╭──

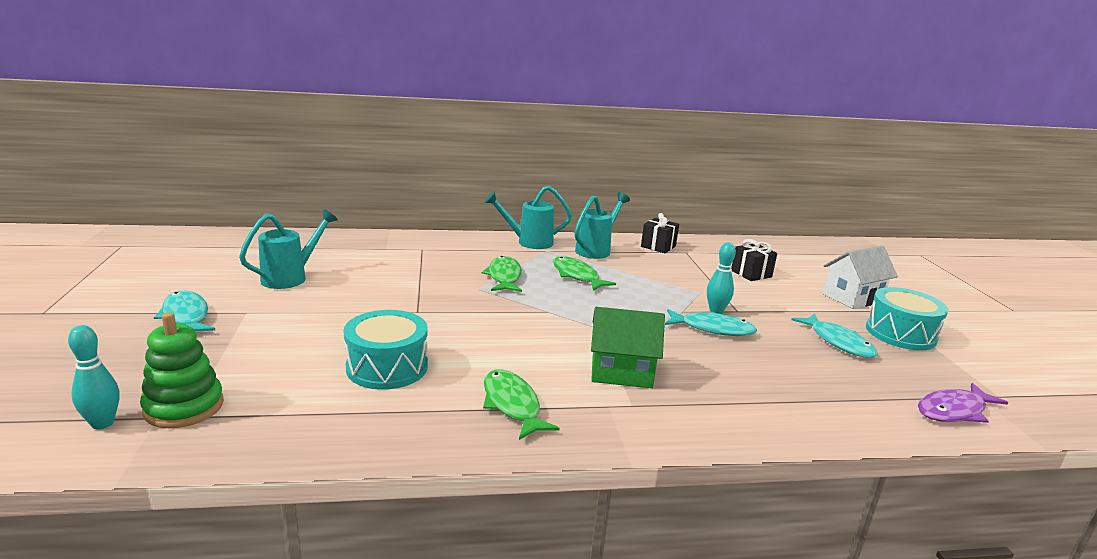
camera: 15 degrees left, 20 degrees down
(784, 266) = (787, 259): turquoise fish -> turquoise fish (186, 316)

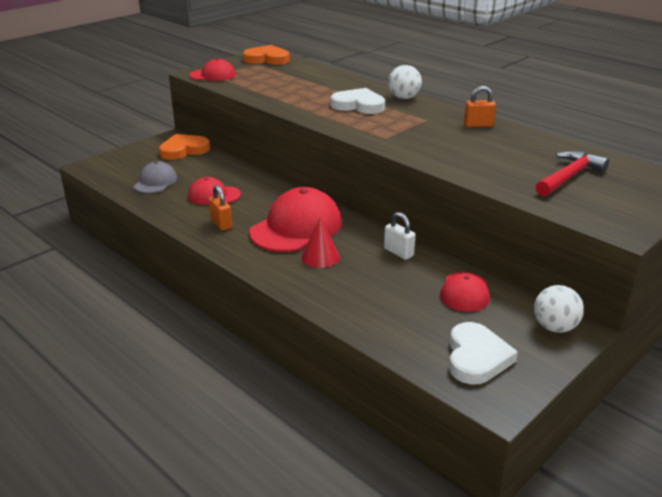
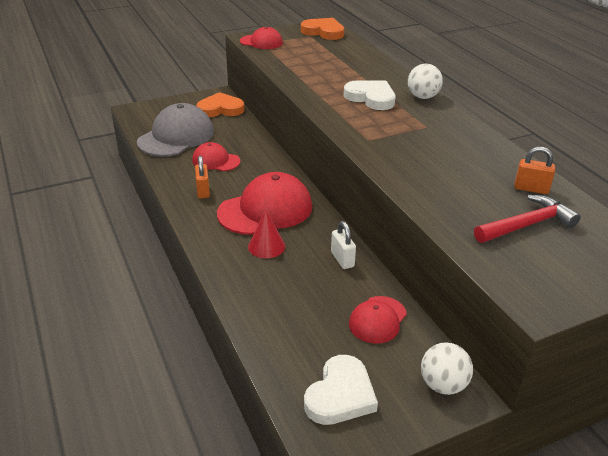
camera: 20 degrees right, 5 degrees up
(155, 182) = (176, 137): grey cap -> grey cap, size x1.78
(478, 125) = (475, 143): orange padlock -> orange padlock (531, 189)

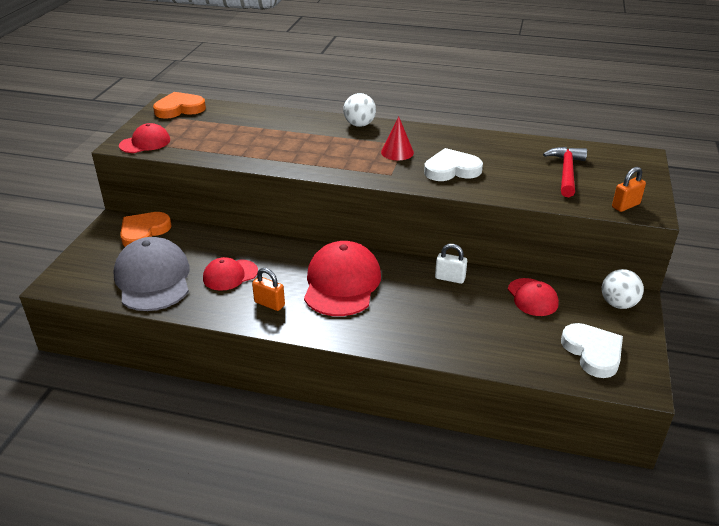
camera: 50 degrees left, 0 degrees up
(266, 246) = (392, 306): red cone -> red cone (397, 152)
(371, 98) = (329, 143): white heart -> white heart (451, 169)
(531, 189) = (529, 150): orange padlock -> orange padlock (625, 206)

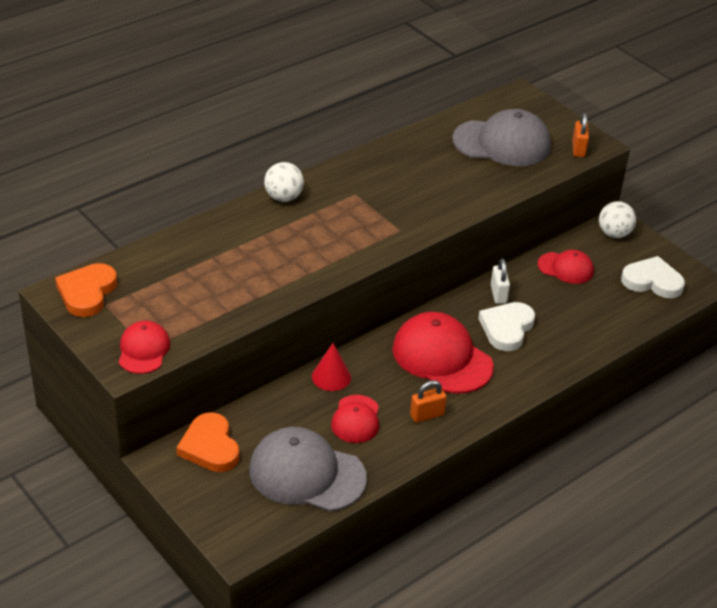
camera: 55 degrees left, 5 degrees up
(397, 152) = (365, 205): red cone -> red cone (331, 377)
(450, 278) = (498, 294): white padlock -> white padlock turned 60 degrees counterclockwise
(451, 169) = (431, 195): white heart -> white heart (507, 328)
(566, 172) = (502, 143): red hammer -> grey cap

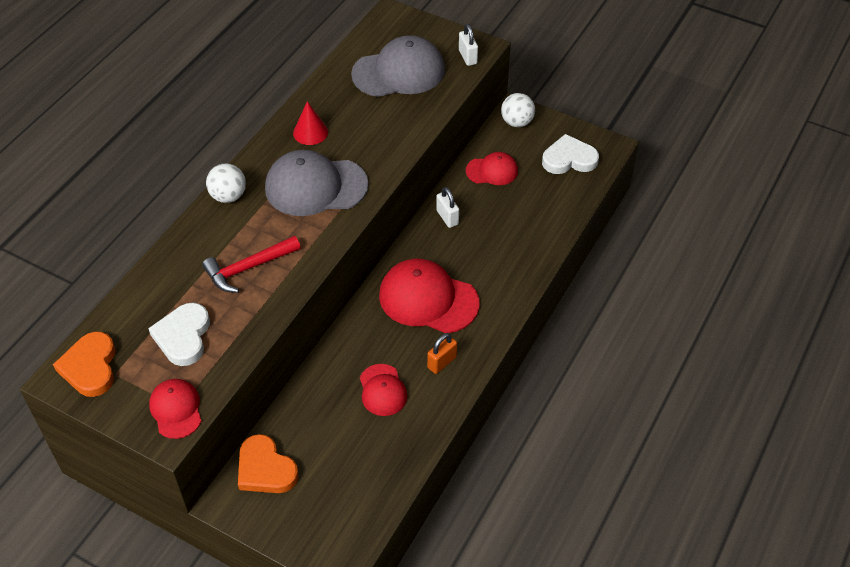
camera: 20 degrees left, 10 degrees up
(270, 260) = (248, 268): none -> red hammer
(307, 474) = (365, 462): grey cap -> grey cap (315, 186)
(331, 377) = (340, 355): red cone -> red cone (310, 132)
(507, 328) = (470, 249): white heart -> white heart (183, 336)
(578, 149) = (467, 57): orange padlock -> white padlock

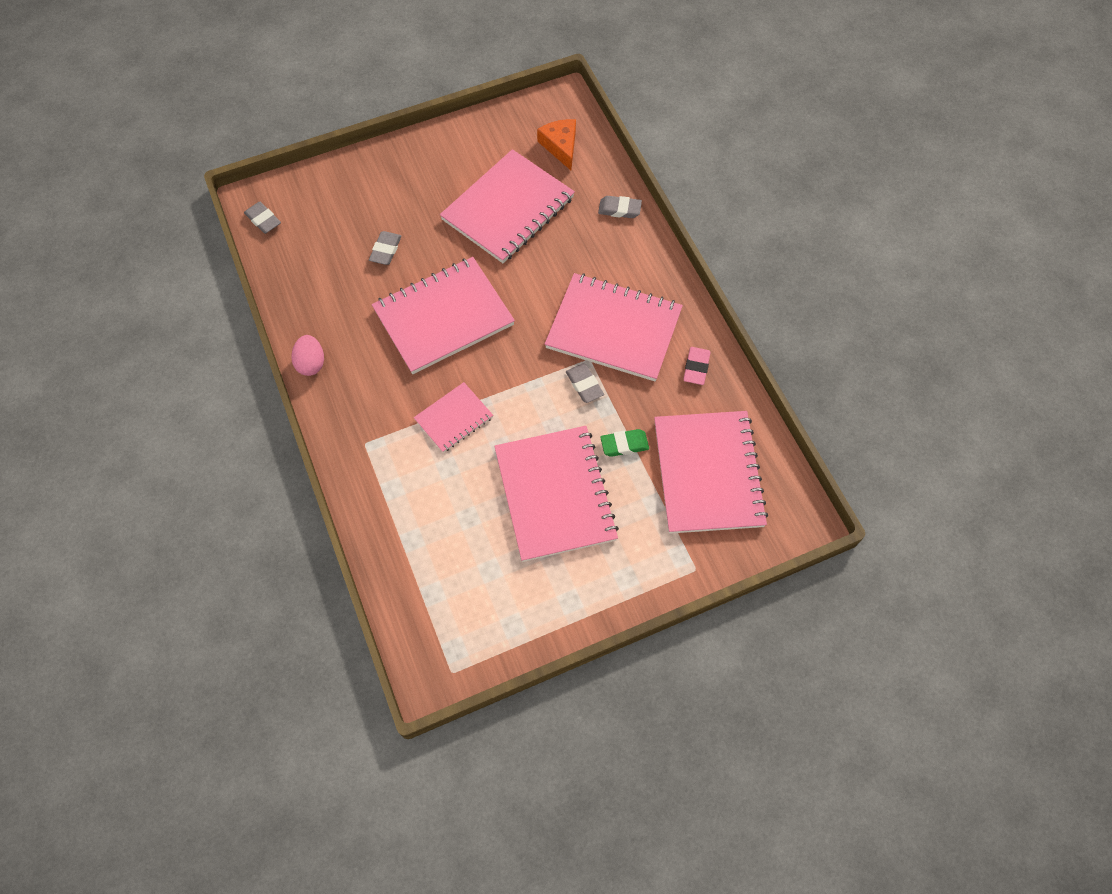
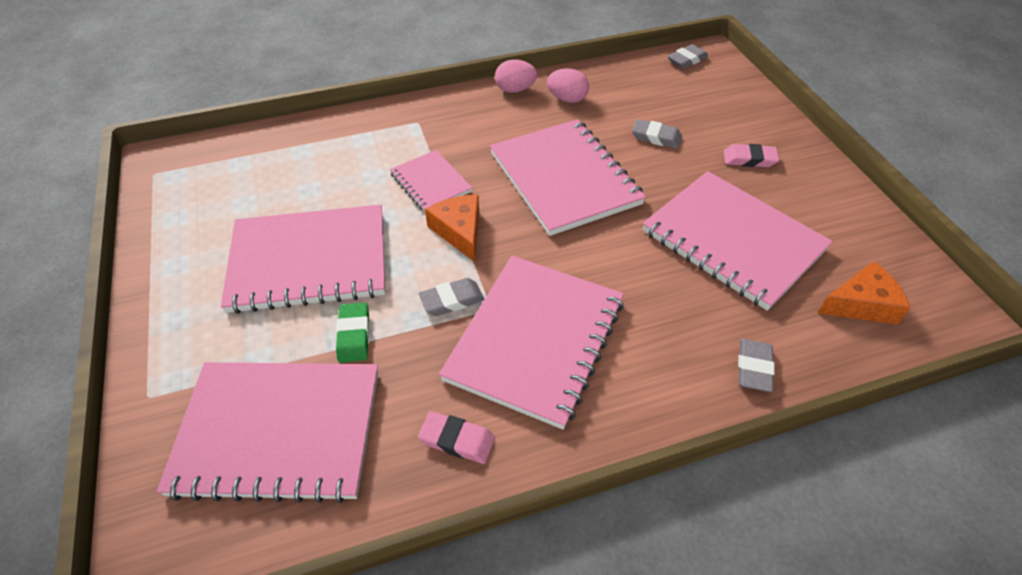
camera: 95 degrees right, 15 degrees down
(327, 318) = (567, 99): none -> pink egg
(413, 188) = (749, 159): none -> pink eraser
(512, 388) = (459, 231): none -> orange cheese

╰──

Look above for the line holding "(266, 246) = (392, 306): red" and output everything from it down to the line holding "(397, 152) = (365, 205): red", both ends included, exactly and without images.

(266, 246) = (392, 306): red cone -> red cone (397, 152)
(371, 98) = (329, 143): white heart -> white heart (451, 169)
(531, 189) = (529, 150): orange padlock -> orange padlock (625, 206)

camera: 55 degrees left, 5 degrees up
(397, 152) = (365, 205): red cone -> red cone (331, 377)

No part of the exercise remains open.